- [Collection entries]:
========

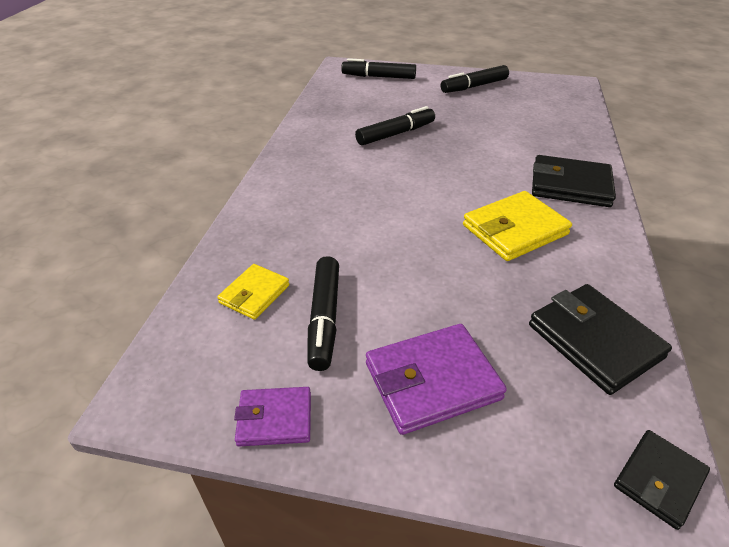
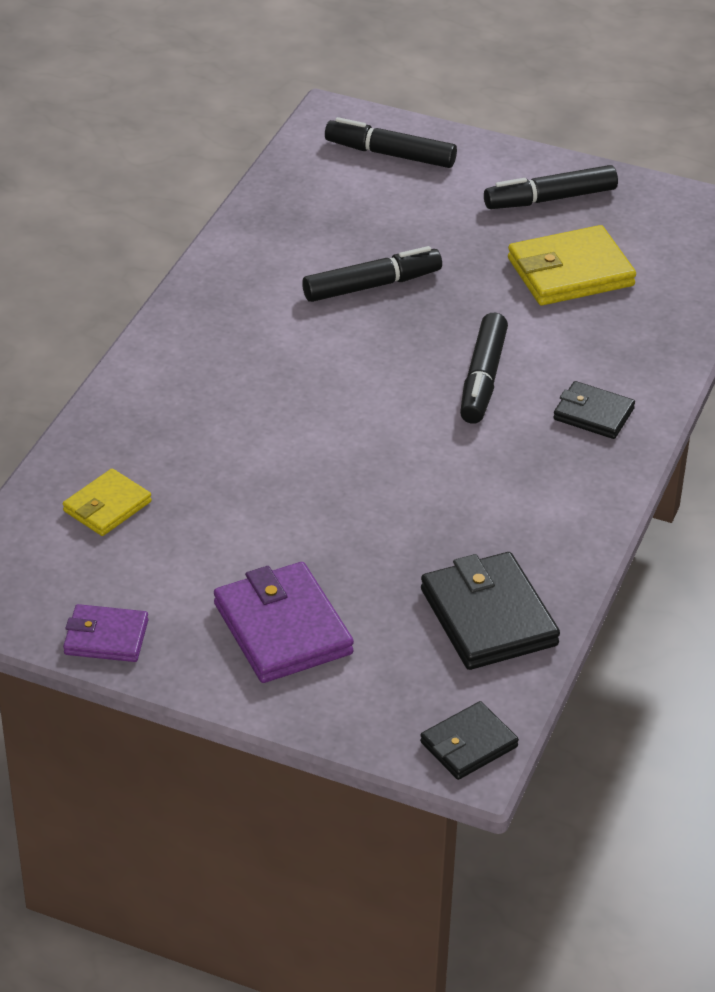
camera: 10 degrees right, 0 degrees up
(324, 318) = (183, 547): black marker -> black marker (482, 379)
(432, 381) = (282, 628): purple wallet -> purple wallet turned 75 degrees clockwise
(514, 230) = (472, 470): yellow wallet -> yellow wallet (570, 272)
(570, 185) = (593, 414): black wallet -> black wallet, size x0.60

========

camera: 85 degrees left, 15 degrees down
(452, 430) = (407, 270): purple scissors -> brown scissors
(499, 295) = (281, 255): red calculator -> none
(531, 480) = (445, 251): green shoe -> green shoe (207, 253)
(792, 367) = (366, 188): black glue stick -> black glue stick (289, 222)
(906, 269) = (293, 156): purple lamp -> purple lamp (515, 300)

========

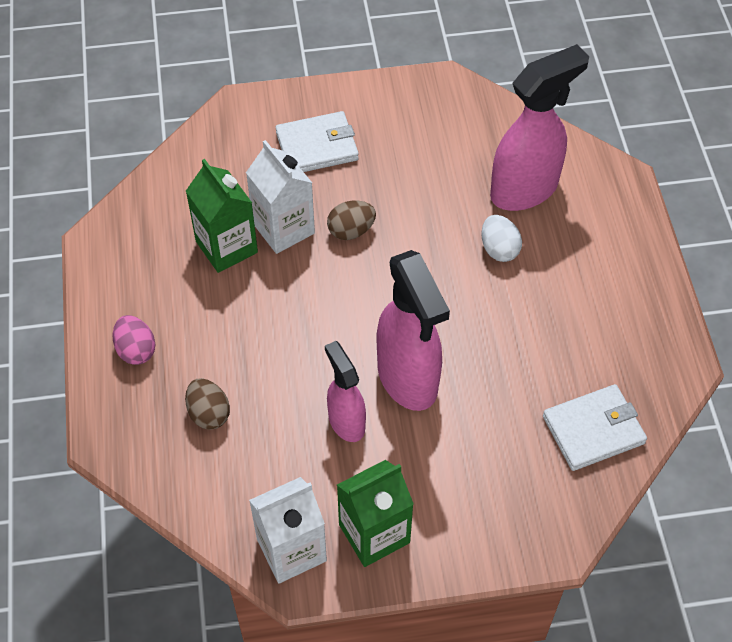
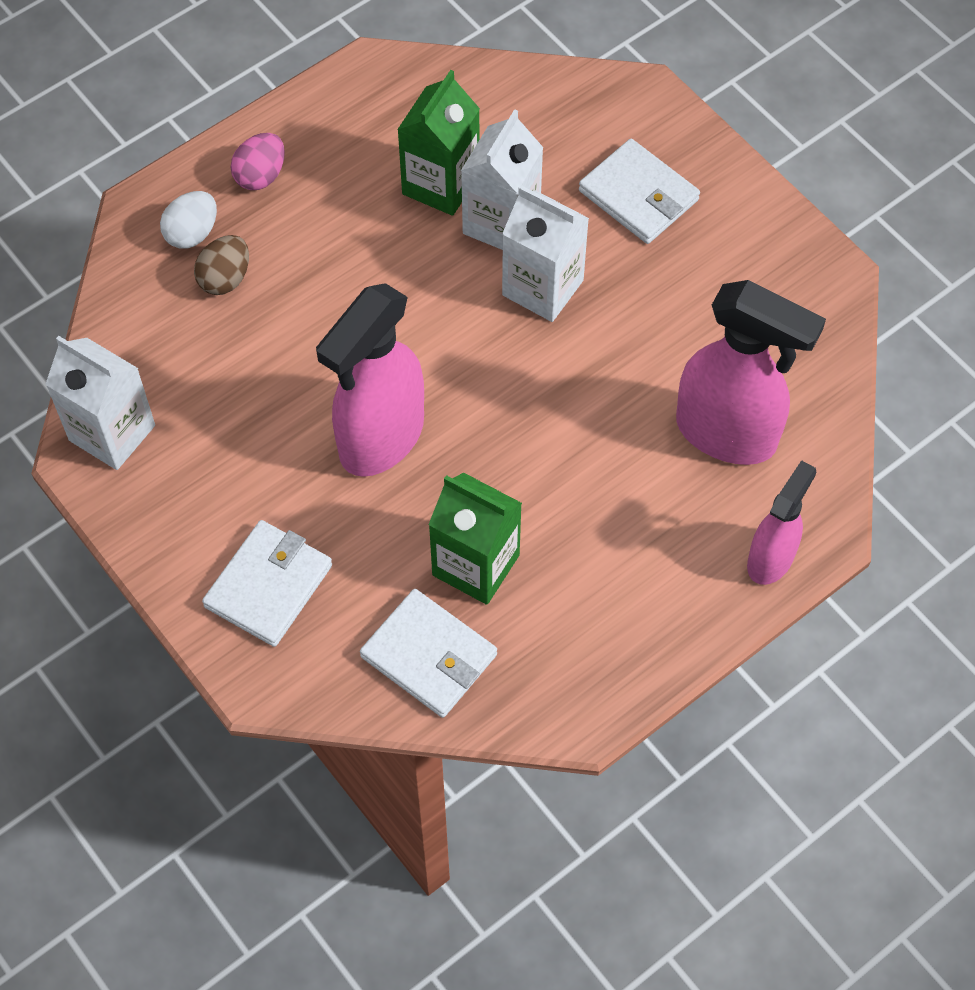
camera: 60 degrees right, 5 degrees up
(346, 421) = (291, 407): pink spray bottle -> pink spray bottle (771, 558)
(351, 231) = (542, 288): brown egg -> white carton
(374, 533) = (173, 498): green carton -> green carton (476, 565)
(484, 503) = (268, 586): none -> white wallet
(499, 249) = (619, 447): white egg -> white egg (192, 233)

========

- [What you need to do]: Go through the records and show every line with the string "black" in it.

- [Exercise answer]:
(324, 318) = (183, 547): black marker -> black marker (482, 379)
(570, 185) = (593, 414): black wallet -> black wallet, size x0.60
(792, 367) = (366, 188): black glue stick -> black glue stick (289, 222)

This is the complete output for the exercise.